(Material provided)
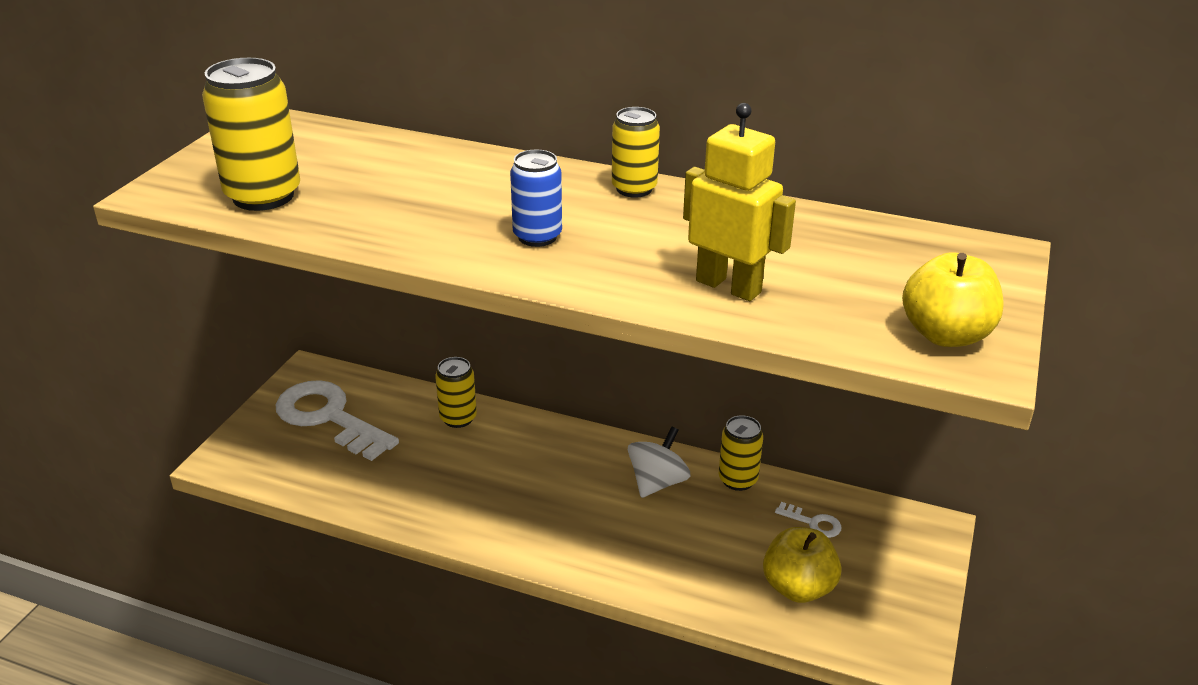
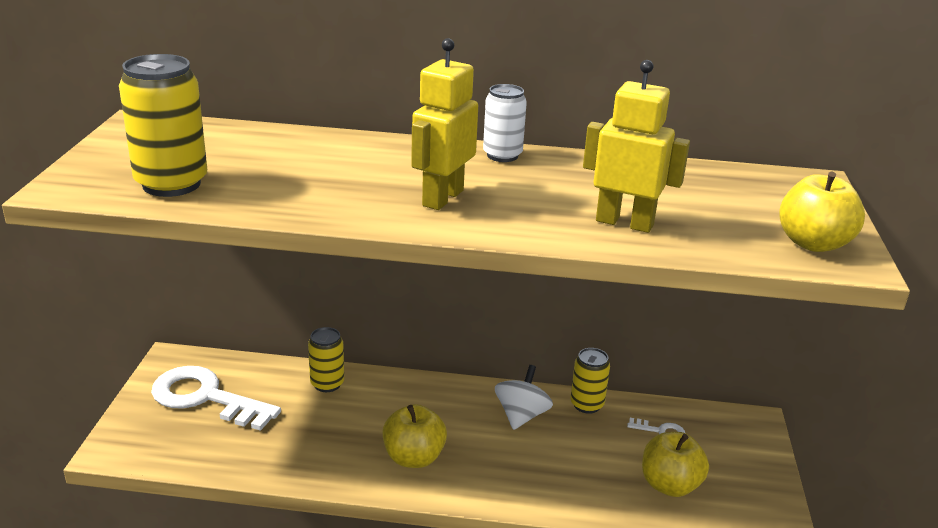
camera: 15 degrees left, 5 degrees down
(521, 513) = (414, 458): none -> yellow apple
(537, 236) = (442, 198): blue can -> yellow robot
(634, 189) = (502, 155): yellow can -> white can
(End Material provided)
Problem description
Search the data for the string "yellow" and copy each line where it appears.

Result of this exercise
(521, 513) = (414, 458): none -> yellow apple
(537, 236) = (442, 198): blue can -> yellow robot
(634, 189) = (502, 155): yellow can -> white can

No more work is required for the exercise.